■ Provided material:
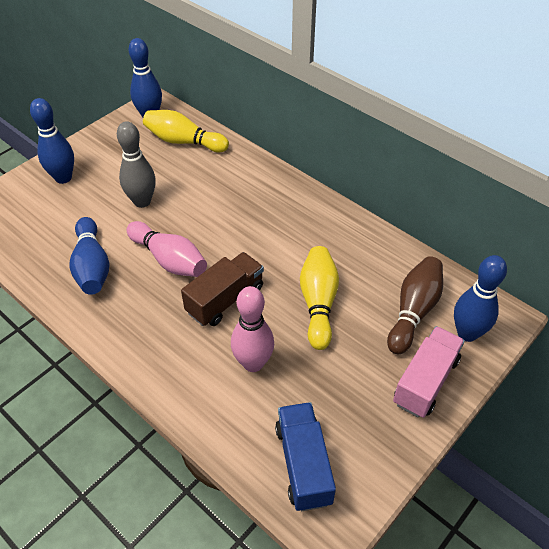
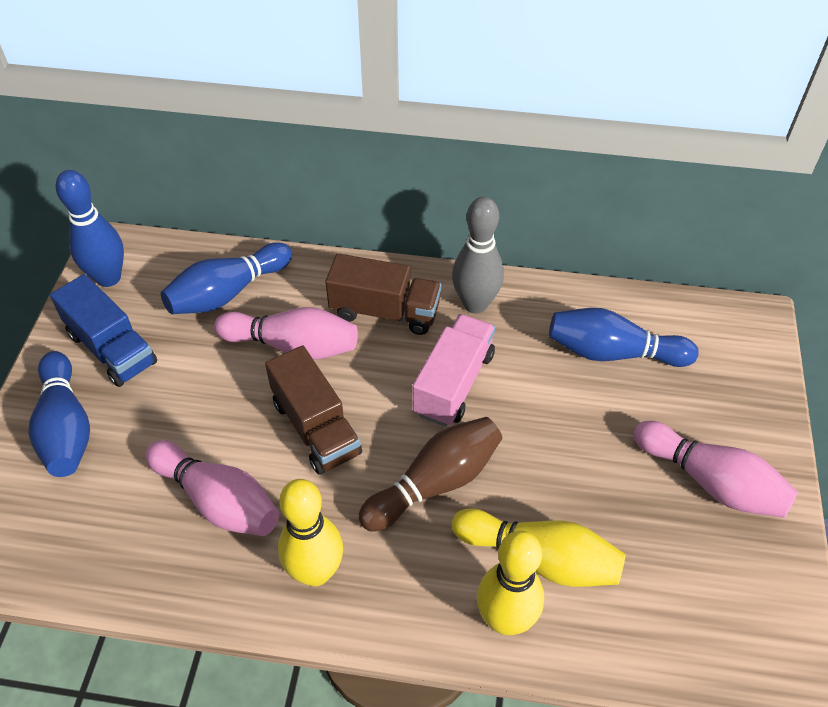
brown truck: 1 -> 2
pink bowling pin: 2 -> 3
yellow bowling pin: 2 -> 3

■ Description of the task: Reproduce the whole listing verbatim. Pictures stay out of the copy.

■ Reply to the task:
brown truck: 1 -> 2
pink bowling pin: 2 -> 3
yellow bowling pin: 2 -> 3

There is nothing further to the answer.